§ What you need to do: An exact repeat is needed of the lines from the one with "gray hexagon: (35, 89) -> (72, 118), moved" through the last line of the data below. Please omit the pictures.

Excerpts from a dataset
::::::::
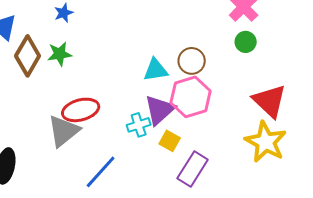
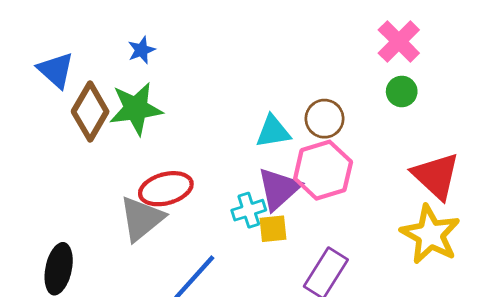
green star: (60, 54) -> (136, 109), size x1.5
yellow square: (170, 141) -> (273, 229), moved, turned -35

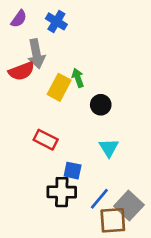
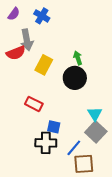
green arrow: (78, 78) -> (78, 58), moved
black circle: (101, 105) -> (75, 78), size x1.5
cyan triangle: (109, 148) -> (95, 114), moved
gray square: (129, 205) -> (96, 132), moved

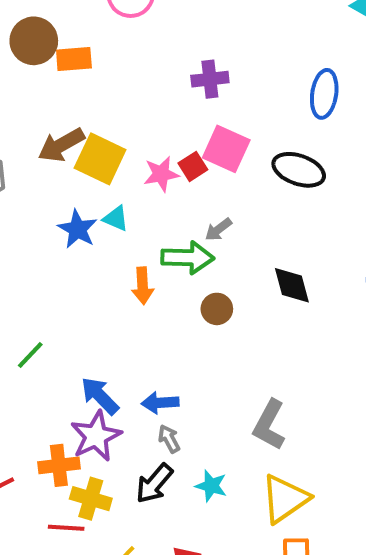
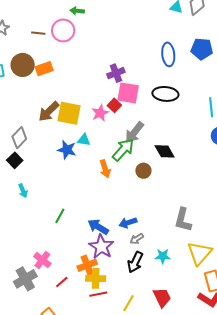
purple cross: (210, 79) -> (116, 73), moved
gray arrow: (218, 229) -> (134, 132), size x1.6
green arrow: (188, 258) -> (123, 150), turned -35
black diamond: (292, 285) -> (165, 151), moved
gray arrow: (169, 439) -> (137, 239), turned -80
yellow cross: (91, 499) -> (96, 278), moved

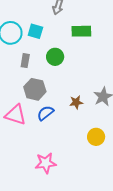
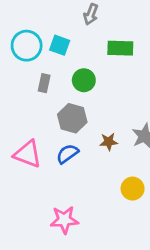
gray hexagon: (35, 89) -> (72, 118), moved

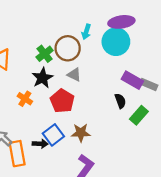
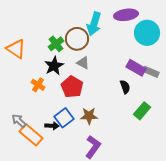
cyan arrow: (86, 32) -> (94, 24), size x1.6
cyan circle: (116, 42) -> (147, 33), moved
green rectangle: (139, 115) -> (142, 111), moved
orange rectangle: (17, 154) -> (31, 135), turned -40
::::::::
§ Task solution:
gray hexagon: (35, 89) -> (72, 118), moved

cyan arrow: (86, 32) -> (94, 24), size x1.6
cyan circle: (116, 42) -> (147, 33), moved
green rectangle: (139, 115) -> (142, 111), moved
orange rectangle: (17, 154) -> (31, 135), turned -40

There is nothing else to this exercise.